▶ [The input]

◇ ◇ ◇ ◇ ◇

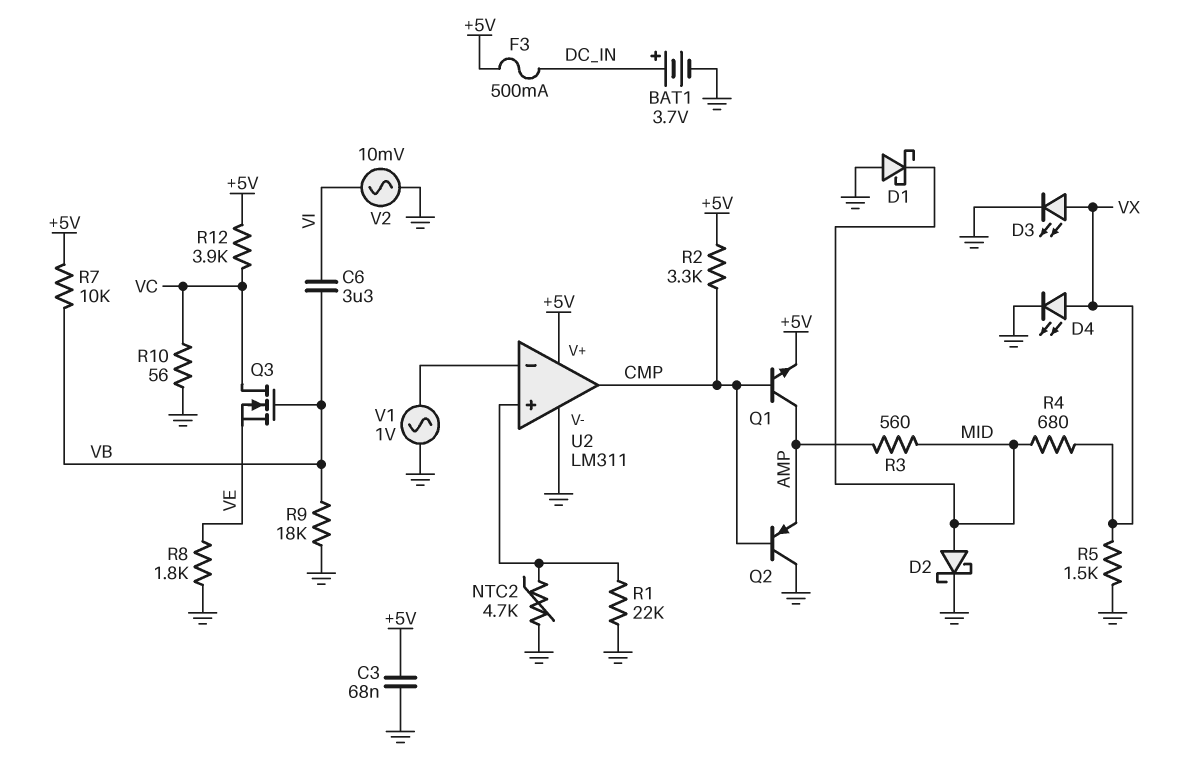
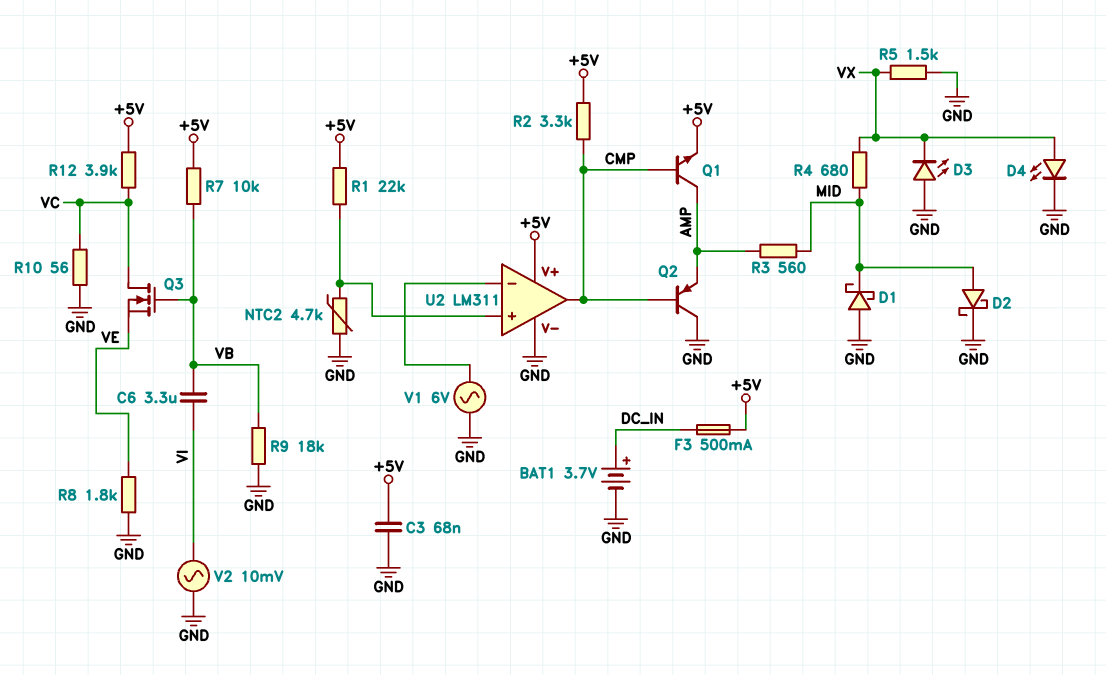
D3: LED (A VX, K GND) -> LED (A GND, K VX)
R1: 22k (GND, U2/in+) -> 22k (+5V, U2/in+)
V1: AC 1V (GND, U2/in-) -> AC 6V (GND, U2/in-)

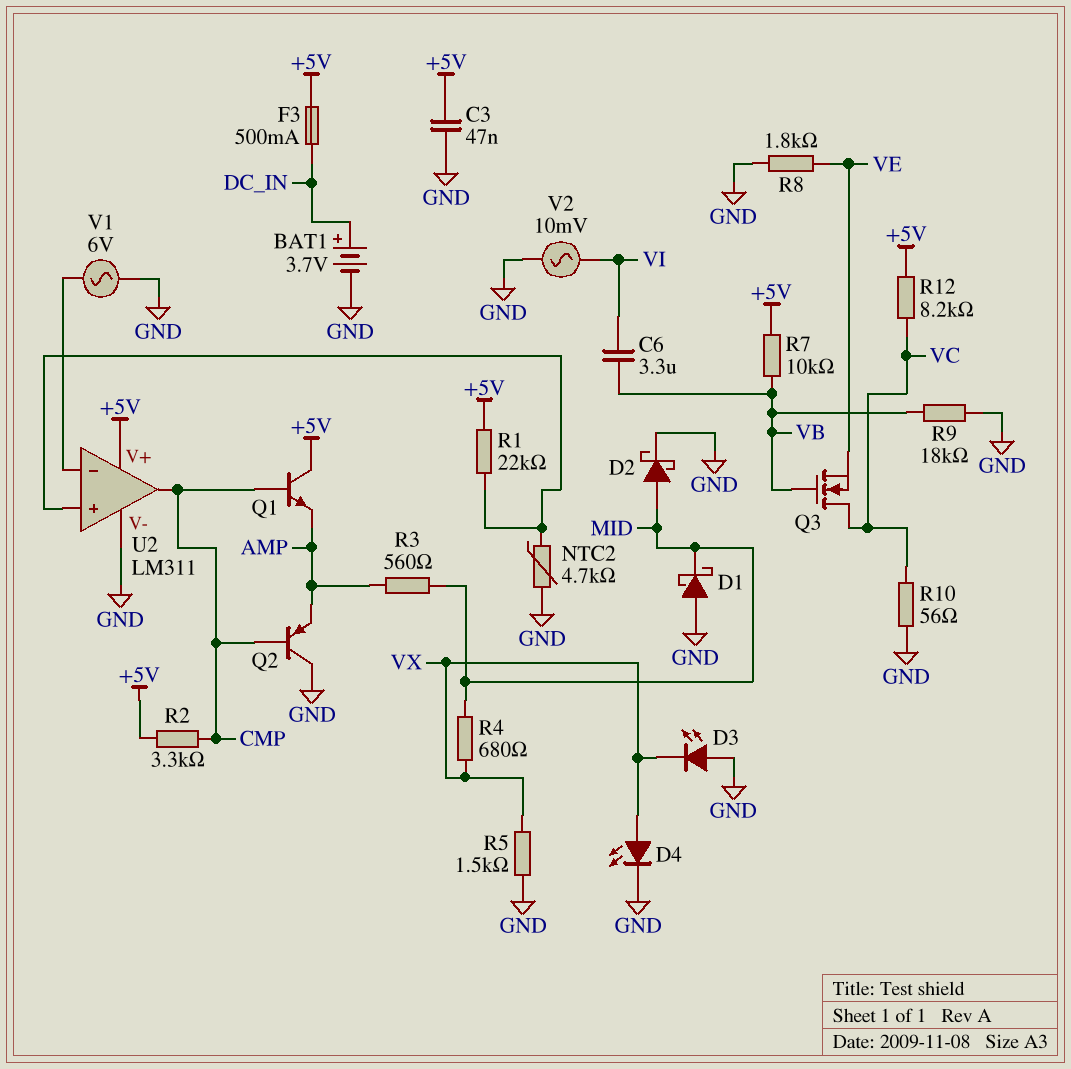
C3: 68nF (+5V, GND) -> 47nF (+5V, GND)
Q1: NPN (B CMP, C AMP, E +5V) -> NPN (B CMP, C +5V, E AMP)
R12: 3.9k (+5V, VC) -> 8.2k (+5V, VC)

◇ ◇ ◇ ◇ ◇

▶ [What you will do]
Print every entry word for word; omit the pictures.

▶ [Written response]
D3: LED (A VX, K GND) -> LED (A GND, K VX)
R1: 22k (GND, U2/in+) -> 22k (+5V, U2/in+)
V1: AC 1V (GND, U2/in-) -> AC 6V (GND, U2/in-)

C3: 68nF (+5V, GND) -> 47nF (+5V, GND)
Q1: NPN (B CMP, C AMP, E +5V) -> NPN (B CMP, C +5V, E AMP)
R12: 3.9k (+5V, VC) -> 8.2k (+5V, VC)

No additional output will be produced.